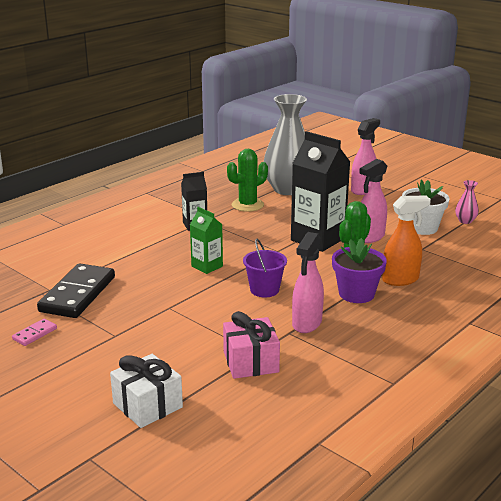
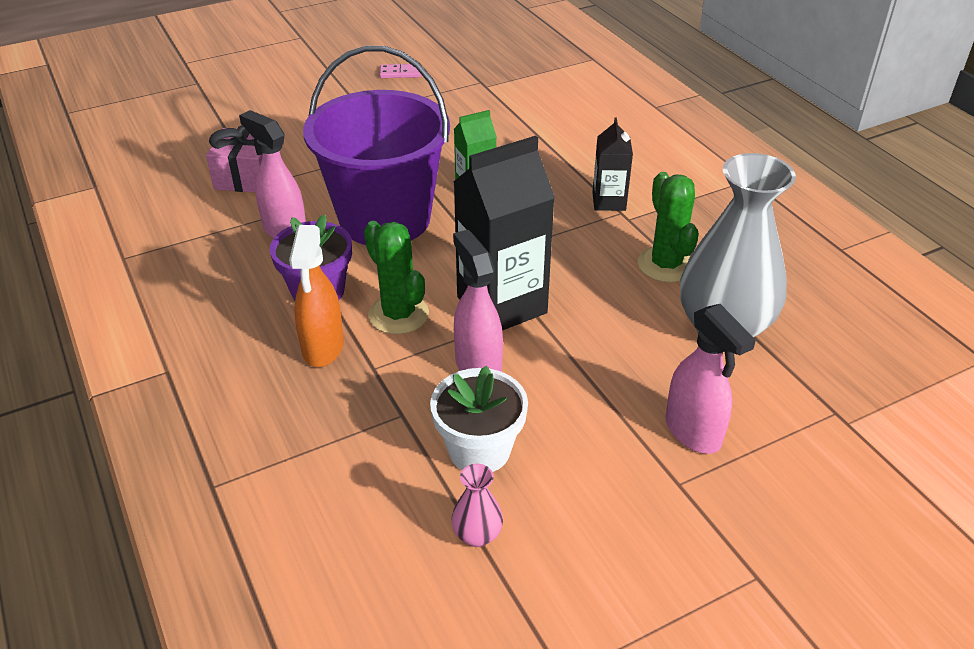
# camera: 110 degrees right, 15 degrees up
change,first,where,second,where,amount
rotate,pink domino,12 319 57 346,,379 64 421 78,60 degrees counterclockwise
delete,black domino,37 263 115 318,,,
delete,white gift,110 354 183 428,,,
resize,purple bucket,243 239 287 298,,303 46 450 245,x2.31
...
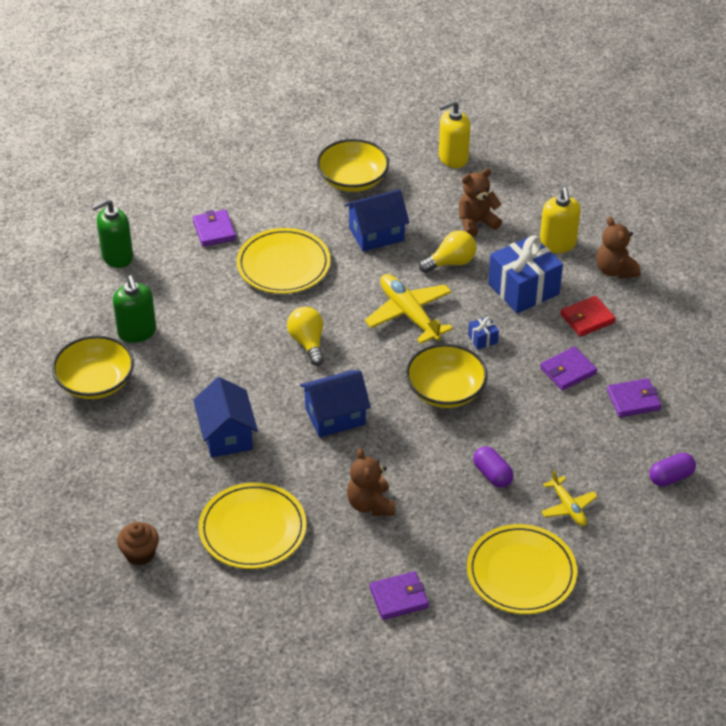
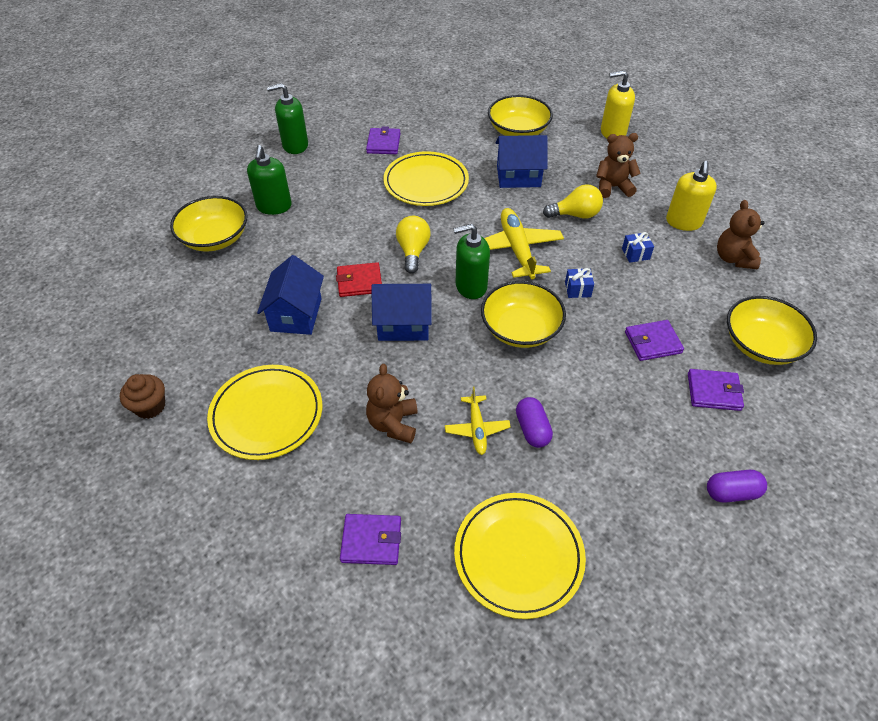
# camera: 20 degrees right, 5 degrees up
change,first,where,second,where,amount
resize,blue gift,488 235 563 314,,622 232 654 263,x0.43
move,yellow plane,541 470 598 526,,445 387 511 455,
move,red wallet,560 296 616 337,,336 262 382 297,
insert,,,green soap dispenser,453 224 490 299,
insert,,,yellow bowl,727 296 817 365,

■ Description of the task ■
Print, from the entries above, the line with "move,yellow plane,541 470", the line with "insert,,,yellow bowl,727 296" and all lines between them, exactly and with nothing else.

■ Written solution ■
move,yellow plane,541 470 598 526,,445 387 511 455,
move,red wallet,560 296 616 337,,336 262 382 297,
insert,,,green soap dispenser,453 224 490 299,
insert,,,yellow bowl,727 296 817 365,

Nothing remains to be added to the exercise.